# PROBLEM DETAILS:
For the records that follow, please set down exactly the lines between the one holding "missing | yellow" and the one holding "404 | x2.05 |", inclusive, and only those.

[Object change descriptions]
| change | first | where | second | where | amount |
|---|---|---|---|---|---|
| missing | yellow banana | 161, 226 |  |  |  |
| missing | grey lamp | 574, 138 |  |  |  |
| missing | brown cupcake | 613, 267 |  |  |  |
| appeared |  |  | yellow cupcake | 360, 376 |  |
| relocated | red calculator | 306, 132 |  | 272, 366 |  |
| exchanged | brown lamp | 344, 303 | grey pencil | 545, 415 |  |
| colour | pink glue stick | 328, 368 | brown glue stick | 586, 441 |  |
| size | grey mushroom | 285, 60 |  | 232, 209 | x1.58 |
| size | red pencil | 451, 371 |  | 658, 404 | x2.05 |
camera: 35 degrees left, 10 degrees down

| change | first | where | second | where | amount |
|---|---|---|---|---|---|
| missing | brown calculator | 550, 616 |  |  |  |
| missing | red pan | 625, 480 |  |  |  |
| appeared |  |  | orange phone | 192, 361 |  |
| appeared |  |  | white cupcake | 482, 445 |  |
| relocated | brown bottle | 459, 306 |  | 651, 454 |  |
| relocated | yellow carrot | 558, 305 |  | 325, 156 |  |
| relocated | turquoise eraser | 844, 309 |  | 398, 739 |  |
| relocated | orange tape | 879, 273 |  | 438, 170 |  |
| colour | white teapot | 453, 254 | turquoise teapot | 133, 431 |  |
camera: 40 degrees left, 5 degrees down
...
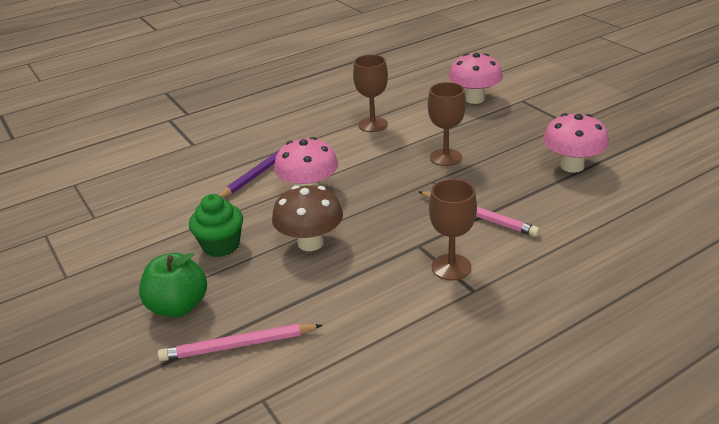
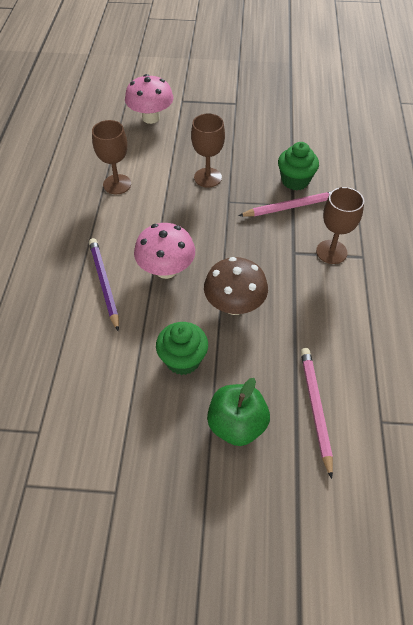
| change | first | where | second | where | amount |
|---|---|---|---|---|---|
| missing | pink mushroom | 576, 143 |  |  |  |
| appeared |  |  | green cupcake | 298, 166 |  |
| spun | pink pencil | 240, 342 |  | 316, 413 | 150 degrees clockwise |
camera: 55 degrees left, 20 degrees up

# REPLY TO THE EXERCISE:
| missing | yellow banana | 161, 226 |  |  |  |
| missing | grey lamp | 574, 138 |  |  |  |
| missing | brown cupcake | 613, 267 |  |  |  |
| appeared |  |  | yellow cupcake | 360, 376 |  |
| relocated | red calculator | 306, 132 |  | 272, 366 |  |
| exchanged | brown lamp | 344, 303 | grey pencil | 545, 415 |  |
| colour | pink glue stick | 328, 368 | brown glue stick | 586, 441 |  |
| size | grey mushroom | 285, 60 |  | 232, 209 | x1.58 |
| size | red pencil | 451, 371 |  | 658, 404 | x2.05 |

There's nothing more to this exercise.